RAW DATA

Start of Block

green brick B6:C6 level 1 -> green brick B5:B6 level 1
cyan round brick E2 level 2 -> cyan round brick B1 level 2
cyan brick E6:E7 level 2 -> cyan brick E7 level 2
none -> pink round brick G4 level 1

End of Block

REQUIREMENT
Write out the listing exactly, keeping every character.

WRITTEN REPLY
green brick B6:C6 level 1 -> green brick B5:B6 level 1
cyan round brick E2 level 2 -> cyan round brick B1 level 2
cyan brick E6:E7 level 2 -> cyan brick E7 level 2
none -> pink round brick G4 level 1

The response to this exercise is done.